(Exercise description)
Transcribe the records below word for word, leaving every picture out.

(Dataset)
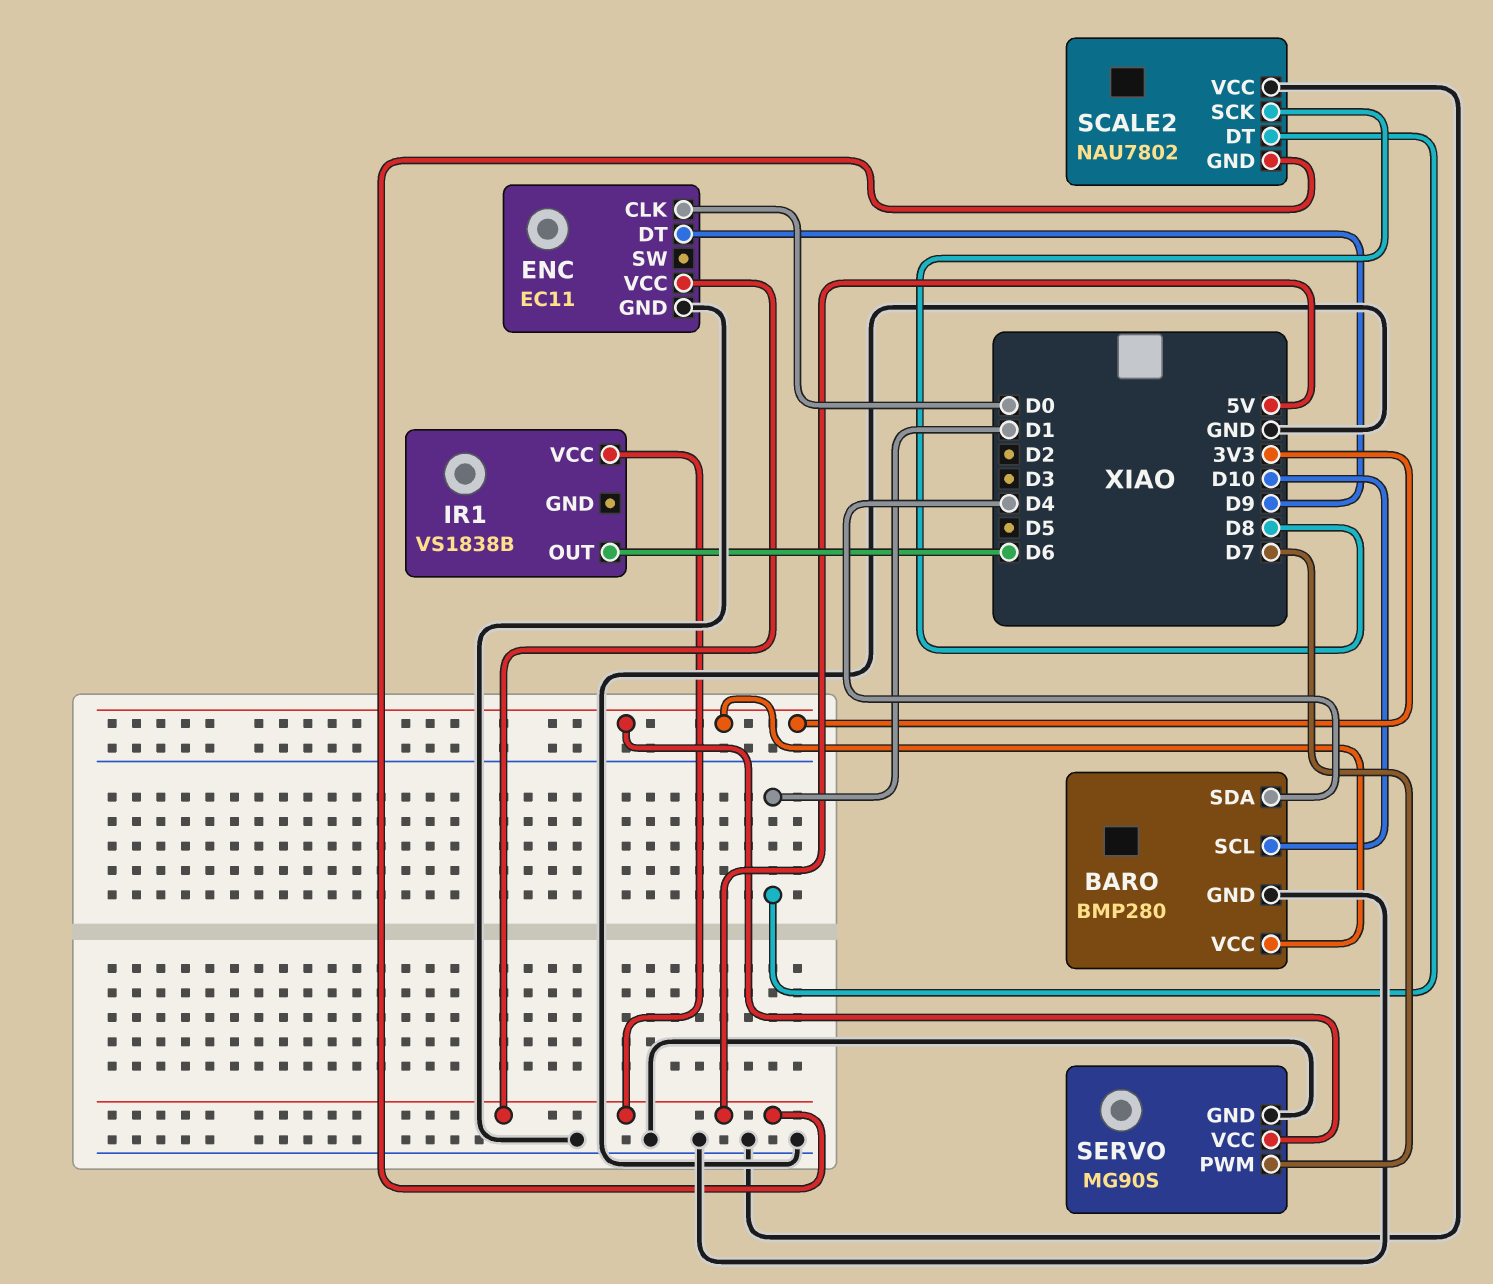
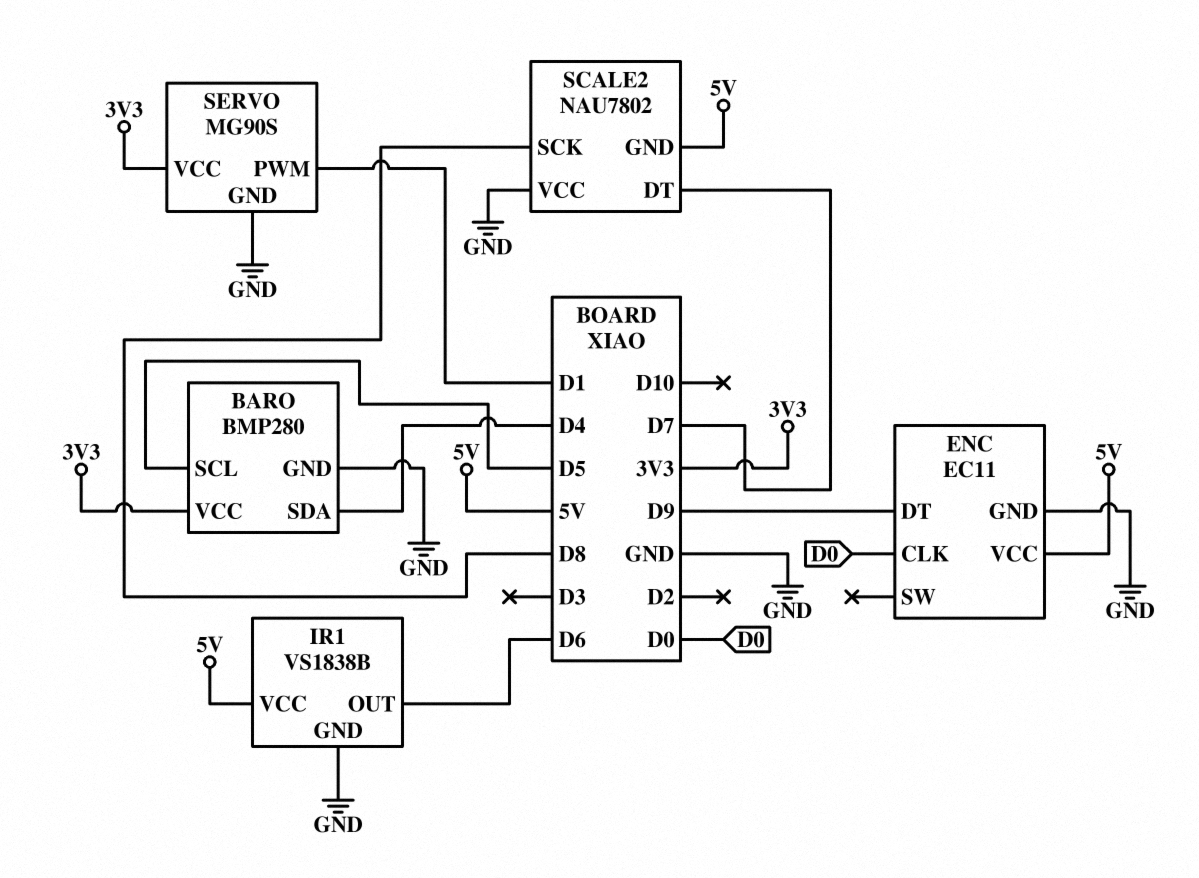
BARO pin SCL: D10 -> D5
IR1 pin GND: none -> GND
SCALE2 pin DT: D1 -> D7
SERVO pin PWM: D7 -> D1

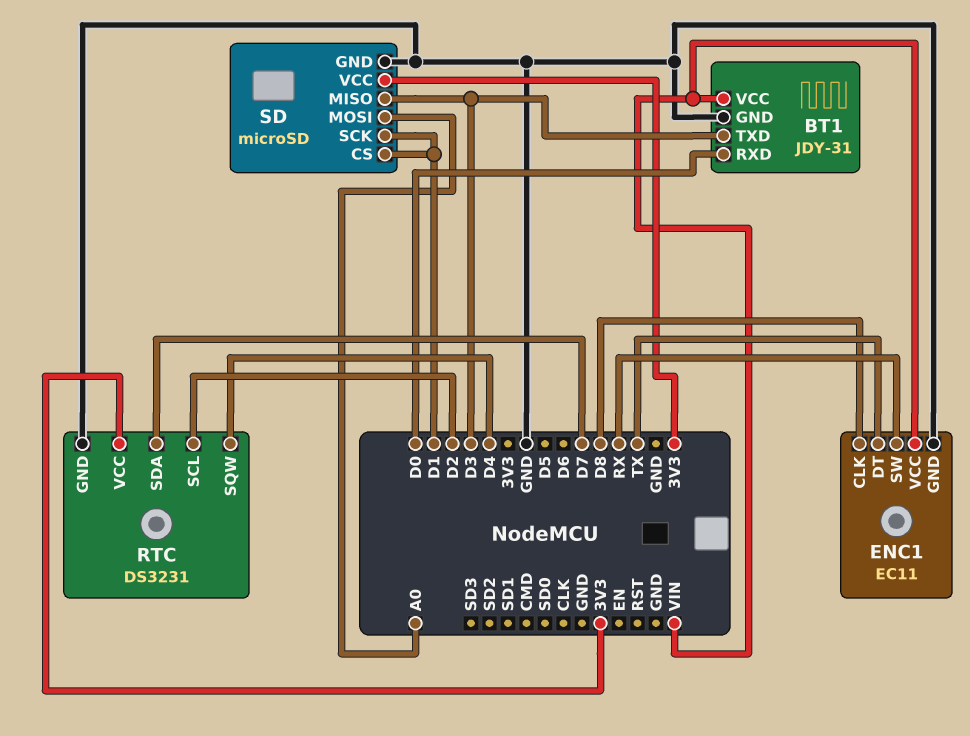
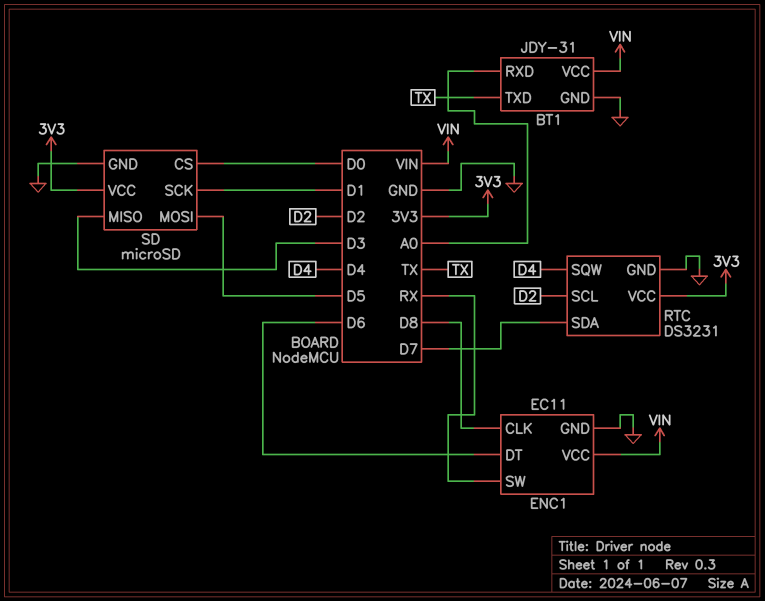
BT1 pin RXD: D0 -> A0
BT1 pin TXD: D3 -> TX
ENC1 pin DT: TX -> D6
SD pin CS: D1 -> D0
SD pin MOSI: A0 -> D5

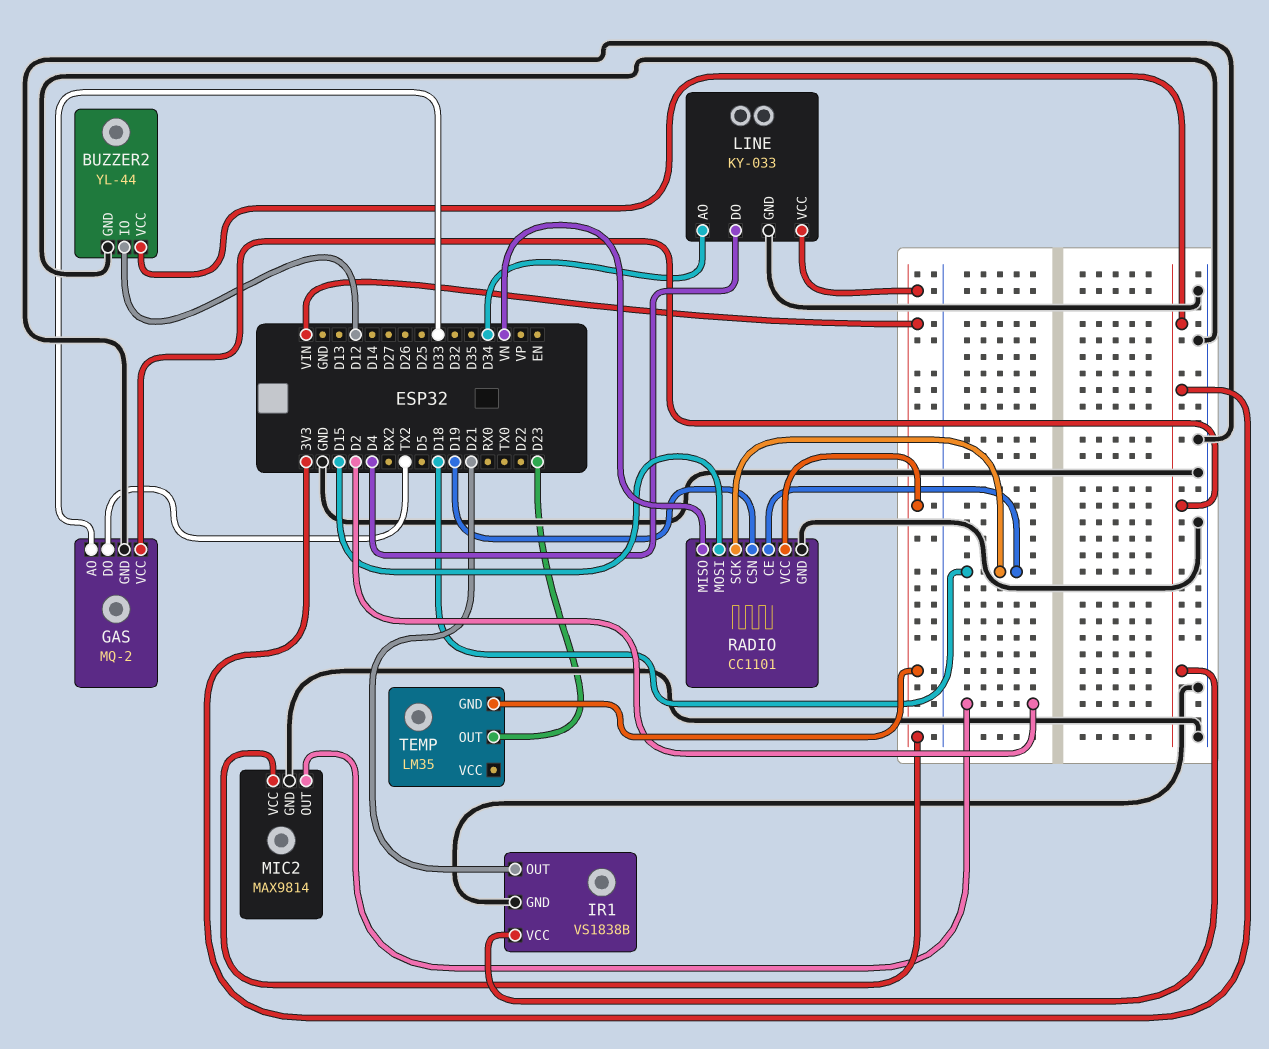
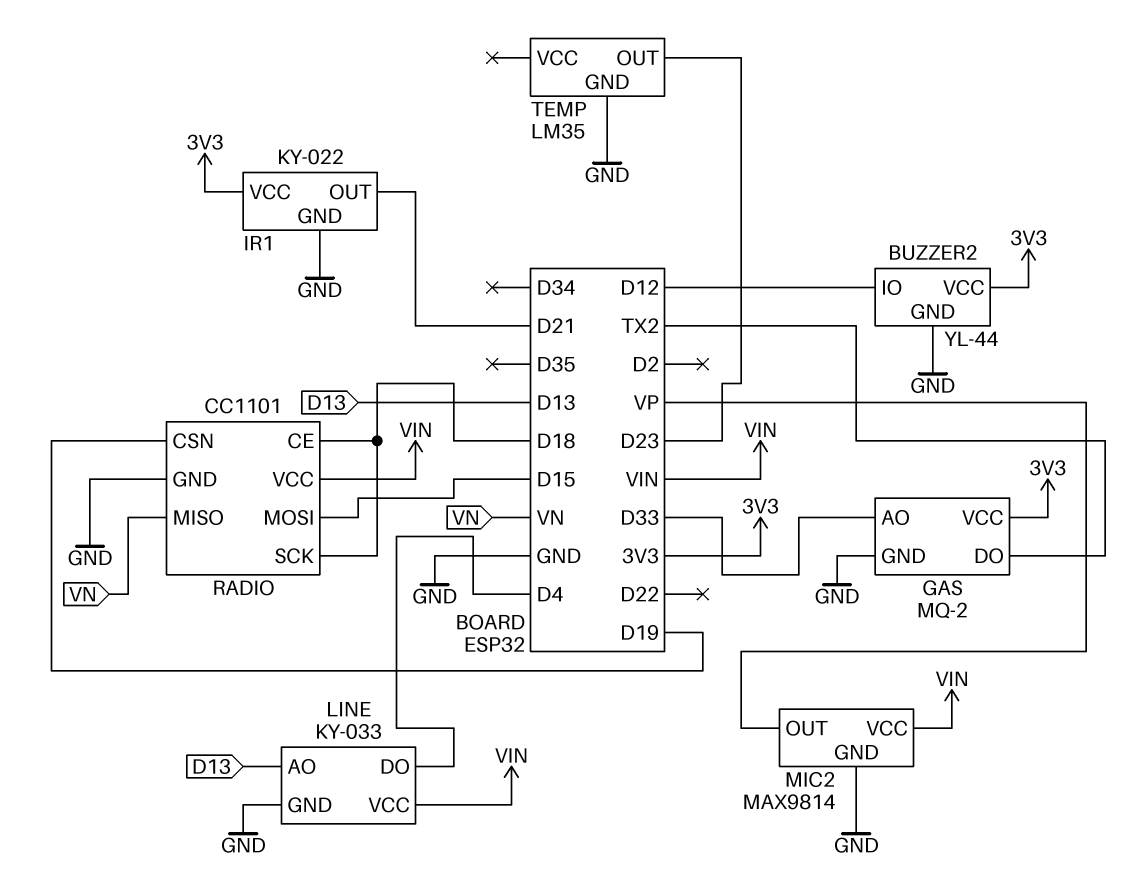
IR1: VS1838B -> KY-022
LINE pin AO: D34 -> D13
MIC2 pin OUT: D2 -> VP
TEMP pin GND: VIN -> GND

(Task output)
BARO pin SCL: D10 -> D5
IR1 pin GND: none -> GND
SCALE2 pin DT: D1 -> D7
SERVO pin PWM: D7 -> D1

BT1 pin RXD: D0 -> A0
BT1 pin TXD: D3 -> TX
ENC1 pin DT: TX -> D6
SD pin CS: D1 -> D0
SD pin MOSI: A0 -> D5

IR1: VS1838B -> KY-022
LINE pin AO: D34 -> D13
MIC2 pin OUT: D2 -> VP
TEMP pin GND: VIN -> GND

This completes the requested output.